• [WHAT THE TASK ASKS]
Starting with the line that contains "(477, 598) = (639, 438): green" and stopping after the line that contains "(322, 488) = (336, 460): turquoise", return each line below exactly as written, with no others.

[Opening PROVIDED RECORDS section]

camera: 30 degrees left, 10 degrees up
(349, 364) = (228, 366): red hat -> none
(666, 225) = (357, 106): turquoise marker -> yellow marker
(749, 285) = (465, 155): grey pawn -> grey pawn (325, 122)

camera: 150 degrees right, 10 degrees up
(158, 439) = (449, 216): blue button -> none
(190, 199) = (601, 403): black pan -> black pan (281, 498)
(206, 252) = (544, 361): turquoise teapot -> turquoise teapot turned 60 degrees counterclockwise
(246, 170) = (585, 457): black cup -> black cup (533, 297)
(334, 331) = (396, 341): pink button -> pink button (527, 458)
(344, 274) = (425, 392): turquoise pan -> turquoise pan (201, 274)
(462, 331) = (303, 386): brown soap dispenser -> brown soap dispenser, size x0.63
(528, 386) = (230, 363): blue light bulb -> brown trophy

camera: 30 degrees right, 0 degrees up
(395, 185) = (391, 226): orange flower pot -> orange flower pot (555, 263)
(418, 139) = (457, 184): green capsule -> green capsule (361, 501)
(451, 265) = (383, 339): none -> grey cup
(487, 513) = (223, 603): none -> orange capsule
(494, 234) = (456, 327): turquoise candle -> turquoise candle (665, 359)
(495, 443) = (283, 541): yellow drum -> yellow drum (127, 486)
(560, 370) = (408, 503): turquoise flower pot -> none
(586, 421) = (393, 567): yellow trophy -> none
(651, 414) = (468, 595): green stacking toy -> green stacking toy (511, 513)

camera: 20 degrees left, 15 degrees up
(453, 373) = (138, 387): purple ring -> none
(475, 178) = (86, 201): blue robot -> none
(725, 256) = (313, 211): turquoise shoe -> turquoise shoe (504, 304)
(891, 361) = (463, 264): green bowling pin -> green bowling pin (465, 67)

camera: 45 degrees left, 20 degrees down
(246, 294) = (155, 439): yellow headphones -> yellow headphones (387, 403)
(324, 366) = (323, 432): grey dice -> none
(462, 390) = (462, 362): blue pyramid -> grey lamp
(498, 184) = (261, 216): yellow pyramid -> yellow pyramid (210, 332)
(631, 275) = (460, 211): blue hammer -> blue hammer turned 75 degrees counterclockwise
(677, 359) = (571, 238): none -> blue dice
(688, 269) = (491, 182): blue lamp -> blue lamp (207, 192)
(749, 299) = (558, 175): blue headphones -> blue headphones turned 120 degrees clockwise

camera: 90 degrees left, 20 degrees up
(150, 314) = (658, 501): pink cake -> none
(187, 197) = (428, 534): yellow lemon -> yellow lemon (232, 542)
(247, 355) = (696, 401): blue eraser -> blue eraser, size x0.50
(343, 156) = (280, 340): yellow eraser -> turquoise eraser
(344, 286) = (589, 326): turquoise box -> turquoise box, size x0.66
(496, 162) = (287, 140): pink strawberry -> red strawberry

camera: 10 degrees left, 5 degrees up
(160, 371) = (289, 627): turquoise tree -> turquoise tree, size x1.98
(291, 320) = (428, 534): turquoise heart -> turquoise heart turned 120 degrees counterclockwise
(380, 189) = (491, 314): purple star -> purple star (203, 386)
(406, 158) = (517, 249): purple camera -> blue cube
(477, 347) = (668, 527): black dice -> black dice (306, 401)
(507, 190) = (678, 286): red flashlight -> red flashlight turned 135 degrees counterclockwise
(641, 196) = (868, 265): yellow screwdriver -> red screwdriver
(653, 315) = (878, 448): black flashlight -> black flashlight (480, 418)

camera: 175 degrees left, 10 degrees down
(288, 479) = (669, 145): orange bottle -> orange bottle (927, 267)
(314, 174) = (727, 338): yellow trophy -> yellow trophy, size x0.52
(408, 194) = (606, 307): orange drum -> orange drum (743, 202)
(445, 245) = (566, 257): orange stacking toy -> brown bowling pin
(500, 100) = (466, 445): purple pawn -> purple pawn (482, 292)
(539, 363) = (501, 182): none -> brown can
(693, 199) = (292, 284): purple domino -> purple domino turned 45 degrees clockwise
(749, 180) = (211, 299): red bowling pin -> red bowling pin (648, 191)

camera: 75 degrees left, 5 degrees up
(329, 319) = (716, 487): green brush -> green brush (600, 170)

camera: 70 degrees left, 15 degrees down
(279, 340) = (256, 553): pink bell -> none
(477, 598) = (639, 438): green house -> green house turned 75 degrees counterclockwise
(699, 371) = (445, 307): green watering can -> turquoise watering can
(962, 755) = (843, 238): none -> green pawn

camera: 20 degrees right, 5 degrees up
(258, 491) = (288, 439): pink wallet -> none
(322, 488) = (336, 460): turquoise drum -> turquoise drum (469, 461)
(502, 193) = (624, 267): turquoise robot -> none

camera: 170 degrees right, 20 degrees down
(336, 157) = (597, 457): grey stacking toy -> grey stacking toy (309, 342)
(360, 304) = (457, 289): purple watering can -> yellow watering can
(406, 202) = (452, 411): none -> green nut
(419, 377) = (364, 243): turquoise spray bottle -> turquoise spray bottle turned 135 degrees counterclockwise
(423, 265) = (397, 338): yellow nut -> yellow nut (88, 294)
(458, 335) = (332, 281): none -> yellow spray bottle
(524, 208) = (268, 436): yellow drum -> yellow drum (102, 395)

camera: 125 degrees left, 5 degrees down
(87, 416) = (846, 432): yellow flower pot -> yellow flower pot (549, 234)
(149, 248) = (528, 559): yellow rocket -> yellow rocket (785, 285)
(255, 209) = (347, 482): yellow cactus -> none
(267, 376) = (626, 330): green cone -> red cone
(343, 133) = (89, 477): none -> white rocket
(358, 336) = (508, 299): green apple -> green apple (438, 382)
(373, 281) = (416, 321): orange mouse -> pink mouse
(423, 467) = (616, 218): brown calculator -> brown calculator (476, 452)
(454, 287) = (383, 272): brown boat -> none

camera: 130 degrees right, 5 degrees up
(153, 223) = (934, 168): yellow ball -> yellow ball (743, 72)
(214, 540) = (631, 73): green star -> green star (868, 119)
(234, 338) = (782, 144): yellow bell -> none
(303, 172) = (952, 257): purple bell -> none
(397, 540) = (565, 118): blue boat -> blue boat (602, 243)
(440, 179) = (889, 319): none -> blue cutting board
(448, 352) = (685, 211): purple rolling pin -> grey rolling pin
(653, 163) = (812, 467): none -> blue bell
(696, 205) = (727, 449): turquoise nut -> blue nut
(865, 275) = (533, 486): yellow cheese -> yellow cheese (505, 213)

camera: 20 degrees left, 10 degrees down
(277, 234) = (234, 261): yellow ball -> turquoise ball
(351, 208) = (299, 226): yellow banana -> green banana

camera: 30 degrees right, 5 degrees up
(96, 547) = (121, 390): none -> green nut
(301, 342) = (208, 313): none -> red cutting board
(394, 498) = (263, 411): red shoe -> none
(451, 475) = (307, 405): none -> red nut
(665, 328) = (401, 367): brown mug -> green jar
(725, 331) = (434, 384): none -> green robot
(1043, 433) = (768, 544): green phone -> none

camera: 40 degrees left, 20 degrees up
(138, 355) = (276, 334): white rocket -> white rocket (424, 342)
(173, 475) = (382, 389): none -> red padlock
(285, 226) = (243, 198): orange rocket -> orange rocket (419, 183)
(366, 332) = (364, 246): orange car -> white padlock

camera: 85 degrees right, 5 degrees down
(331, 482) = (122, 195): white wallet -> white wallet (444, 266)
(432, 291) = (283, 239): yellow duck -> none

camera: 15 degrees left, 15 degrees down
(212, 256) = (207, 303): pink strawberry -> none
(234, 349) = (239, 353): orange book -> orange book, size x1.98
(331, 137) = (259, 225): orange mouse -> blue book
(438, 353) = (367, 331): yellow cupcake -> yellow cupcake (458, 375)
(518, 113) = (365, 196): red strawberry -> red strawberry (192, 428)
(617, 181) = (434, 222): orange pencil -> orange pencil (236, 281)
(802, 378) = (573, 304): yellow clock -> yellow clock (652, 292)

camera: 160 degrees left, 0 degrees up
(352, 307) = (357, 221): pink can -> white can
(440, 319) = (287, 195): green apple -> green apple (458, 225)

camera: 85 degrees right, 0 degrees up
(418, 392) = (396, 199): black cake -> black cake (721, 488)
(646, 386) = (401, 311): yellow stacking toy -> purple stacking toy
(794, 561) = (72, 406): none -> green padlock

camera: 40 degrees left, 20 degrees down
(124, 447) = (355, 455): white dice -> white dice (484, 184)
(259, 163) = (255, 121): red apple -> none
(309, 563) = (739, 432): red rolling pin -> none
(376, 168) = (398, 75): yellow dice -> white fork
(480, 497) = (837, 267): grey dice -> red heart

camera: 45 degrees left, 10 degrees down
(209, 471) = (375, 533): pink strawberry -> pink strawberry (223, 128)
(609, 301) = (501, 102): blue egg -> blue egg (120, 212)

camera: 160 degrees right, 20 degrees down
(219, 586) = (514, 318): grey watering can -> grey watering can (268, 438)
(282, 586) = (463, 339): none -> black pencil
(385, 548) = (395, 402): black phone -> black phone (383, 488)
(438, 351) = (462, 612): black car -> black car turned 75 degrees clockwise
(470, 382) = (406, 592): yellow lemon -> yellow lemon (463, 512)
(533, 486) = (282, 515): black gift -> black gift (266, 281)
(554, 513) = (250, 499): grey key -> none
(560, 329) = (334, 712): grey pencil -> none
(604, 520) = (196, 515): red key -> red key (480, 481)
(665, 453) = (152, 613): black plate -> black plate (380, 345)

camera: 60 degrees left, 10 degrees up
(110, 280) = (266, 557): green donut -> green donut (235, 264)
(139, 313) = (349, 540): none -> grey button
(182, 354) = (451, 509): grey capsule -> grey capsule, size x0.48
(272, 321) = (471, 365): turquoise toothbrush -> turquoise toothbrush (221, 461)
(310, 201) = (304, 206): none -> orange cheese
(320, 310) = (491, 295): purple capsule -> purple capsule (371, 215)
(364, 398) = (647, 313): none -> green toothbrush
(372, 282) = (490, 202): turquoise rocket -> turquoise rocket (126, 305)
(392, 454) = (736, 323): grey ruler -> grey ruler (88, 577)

[Closing PROVIDED RECORDS section]

• [OUTPUT FOR THIS TASK]
(477, 598) = (639, 438): green house -> green house turned 75 degrees counterclockwise
(699, 371) = (445, 307): green watering can -> turquoise watering can
(962, 755) = (843, 238): none -> green pawn

camera: 20 degrees right, 5 degrees up
(258, 491) = (288, 439): pink wallet -> none
(322, 488) = (336, 460): turquoise drum -> turquoise drum (469, 461)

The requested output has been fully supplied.